### MATERIAL FOR THE TASK

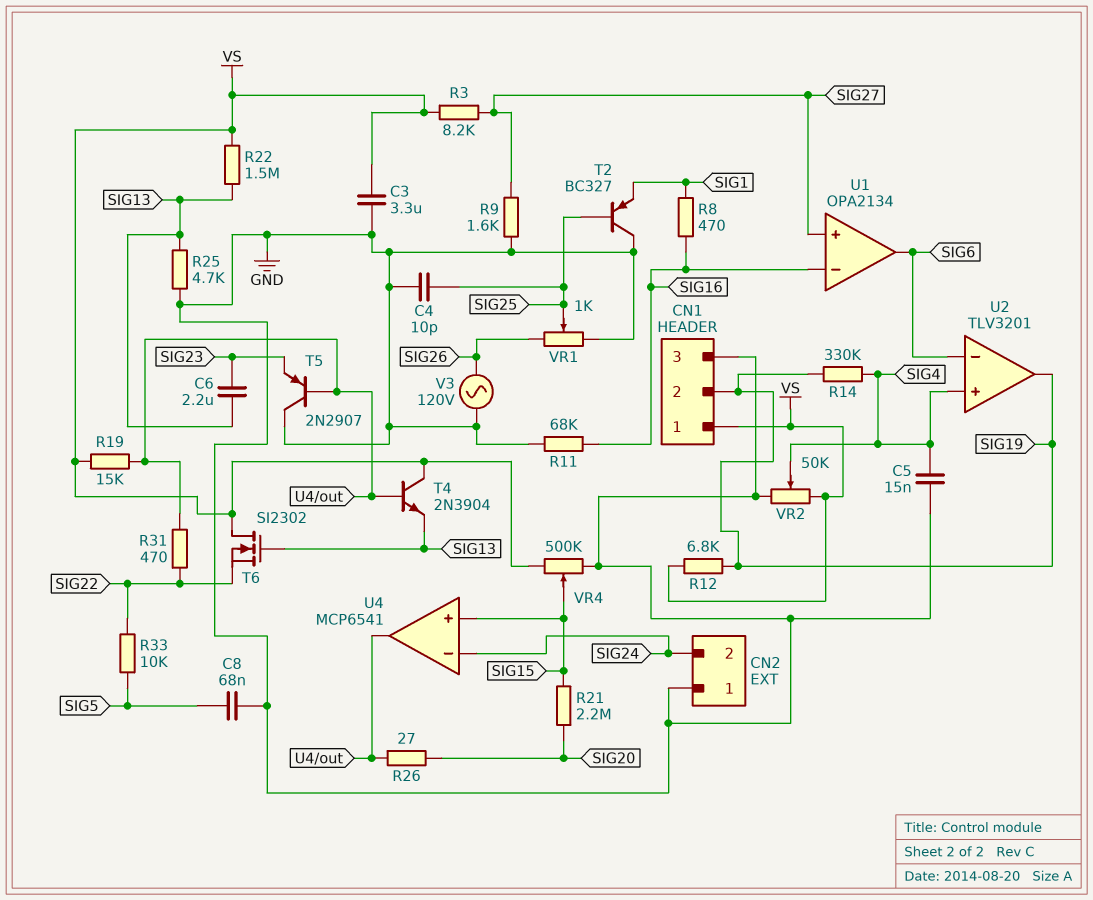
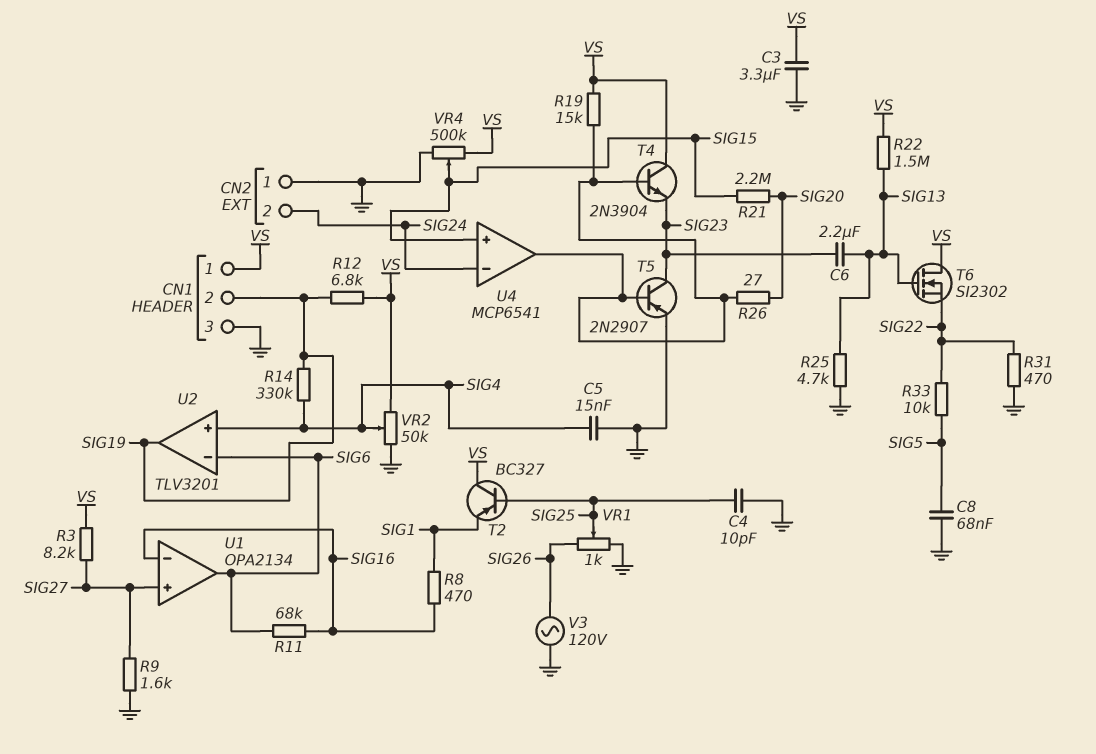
R11: 68k (GND, SIG16) -> 68k (SIG6, SIG16)
R31: 470 (SIG22, U4/out) -> 470 (GND, SIG22)
T2: PNP BC327 (B SIG25, C GND, E SIG1) -> PNP BC327 (B SIG25, C VS, E SIG1)
T4: NPN 2N3904 (B U4/out, C VS, E SIG13) -> NPN 2N3904 (B U4/out, C VS, E SIG23)
T5: PNP 2N2907 (B U4/out, C GND, E SIG23) -> PNP 2N2907 (B U4/out, C SIG23, E GND)

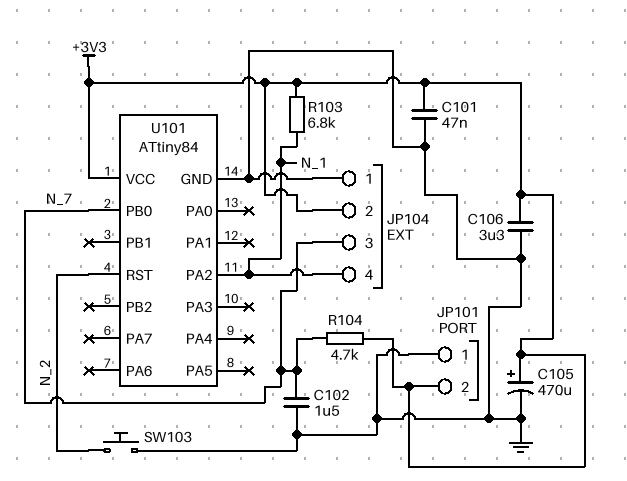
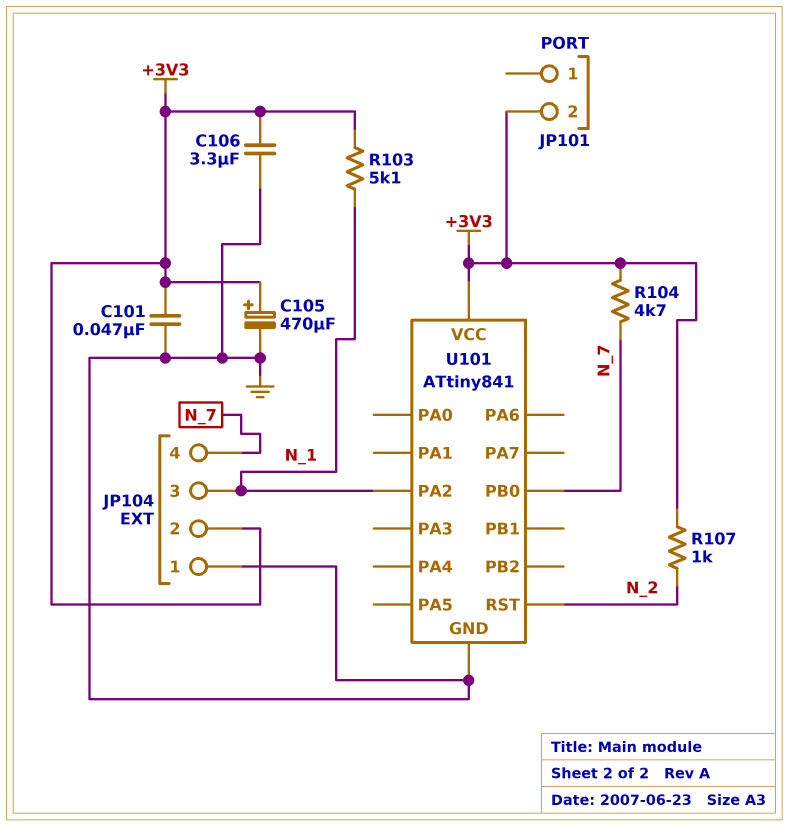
C102: 1.5uF (GND, N_7) -> none
JP101 pin 1: GND -> none
JP104 pin 3: N_7 -> N_1
JP104 pin 4: N_1 -> N_7
R103: 6.8k (+3V3, N_1) -> 5.1k (+3V3, N_1)
R107: none -> 1k (+3V3, N_2)
SW103: button (GND, N_2) -> none
U101: ATtiny84 -> ATtiny841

######

Reproduce only the lines from the line with "T5: PNP 2N2907" to the end of the entries. Keep both ends, copy them exactly, and omit every picture.

T5: PNP 2N2907 (B U4/out, C GND, E SIG23) -> PNP 2N2907 (B U4/out, C SIG23, E GND)

C102: 1.5uF (GND, N_7) -> none
JP101 pin 1: GND -> none
JP104 pin 3: N_7 -> N_1
JP104 pin 4: N_1 -> N_7
R103: 6.8k (+3V3, N_1) -> 5.1k (+3V3, N_1)
R107: none -> 1k (+3V3, N_2)
SW103: button (GND, N_2) -> none
U101: ATtiny84 -> ATtiny841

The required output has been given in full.